- **Task goal**
Out of the material that follows, write out exactly the lines from the line with "D2: none -> diode US1M (A GND, K DC_IN)" to the line with "R2: 2.2k (5V, N4) -> 2.2k (5V, N3)", both ends included, and no others.

- **Supplied material**
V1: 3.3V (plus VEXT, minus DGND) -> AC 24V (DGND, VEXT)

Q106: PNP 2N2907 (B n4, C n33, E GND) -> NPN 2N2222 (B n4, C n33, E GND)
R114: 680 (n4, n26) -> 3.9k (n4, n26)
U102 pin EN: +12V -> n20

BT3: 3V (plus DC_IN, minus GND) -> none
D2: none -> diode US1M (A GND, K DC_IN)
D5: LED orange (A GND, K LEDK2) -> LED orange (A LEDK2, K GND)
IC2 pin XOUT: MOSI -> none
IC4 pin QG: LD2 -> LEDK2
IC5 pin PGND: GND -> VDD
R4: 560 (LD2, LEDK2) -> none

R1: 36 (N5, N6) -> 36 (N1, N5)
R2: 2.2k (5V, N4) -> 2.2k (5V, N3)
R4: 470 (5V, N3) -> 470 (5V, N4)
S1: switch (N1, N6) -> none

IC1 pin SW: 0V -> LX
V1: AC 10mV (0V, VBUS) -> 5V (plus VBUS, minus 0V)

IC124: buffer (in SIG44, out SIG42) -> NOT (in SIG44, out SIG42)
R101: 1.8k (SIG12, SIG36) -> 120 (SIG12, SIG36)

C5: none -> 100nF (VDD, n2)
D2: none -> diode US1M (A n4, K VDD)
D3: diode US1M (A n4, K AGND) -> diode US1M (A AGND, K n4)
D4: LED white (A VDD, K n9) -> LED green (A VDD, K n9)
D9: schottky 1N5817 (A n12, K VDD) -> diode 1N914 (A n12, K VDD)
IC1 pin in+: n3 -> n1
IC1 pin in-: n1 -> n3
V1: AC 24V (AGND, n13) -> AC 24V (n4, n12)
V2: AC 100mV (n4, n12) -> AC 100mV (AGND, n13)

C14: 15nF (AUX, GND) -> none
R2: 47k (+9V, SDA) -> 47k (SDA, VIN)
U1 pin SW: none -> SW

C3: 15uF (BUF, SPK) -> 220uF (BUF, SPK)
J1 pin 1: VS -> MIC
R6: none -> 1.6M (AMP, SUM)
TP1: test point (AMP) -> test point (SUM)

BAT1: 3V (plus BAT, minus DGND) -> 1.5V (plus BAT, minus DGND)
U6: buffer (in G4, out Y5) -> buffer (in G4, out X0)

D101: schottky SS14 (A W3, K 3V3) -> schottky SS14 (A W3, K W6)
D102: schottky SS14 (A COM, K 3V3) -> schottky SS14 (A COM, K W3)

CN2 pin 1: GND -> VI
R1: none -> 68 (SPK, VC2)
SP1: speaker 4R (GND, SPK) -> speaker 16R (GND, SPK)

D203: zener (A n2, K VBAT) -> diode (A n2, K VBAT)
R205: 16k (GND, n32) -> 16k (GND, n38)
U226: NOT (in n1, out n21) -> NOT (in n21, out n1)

- **Answer to this problem**
D2: none -> diode US1M (A GND, K DC_IN)
D5: LED orange (A GND, K LEDK2) -> LED orange (A LEDK2, K GND)
IC2 pin XOUT: MOSI -> none
IC4 pin QG: LD2 -> LEDK2
IC5 pin PGND: GND -> VDD
R4: 560 (LD2, LEDK2) -> none

R1: 36 (N5, N6) -> 36 (N1, N5)
R2: 2.2k (5V, N4) -> 2.2k (5V, N3)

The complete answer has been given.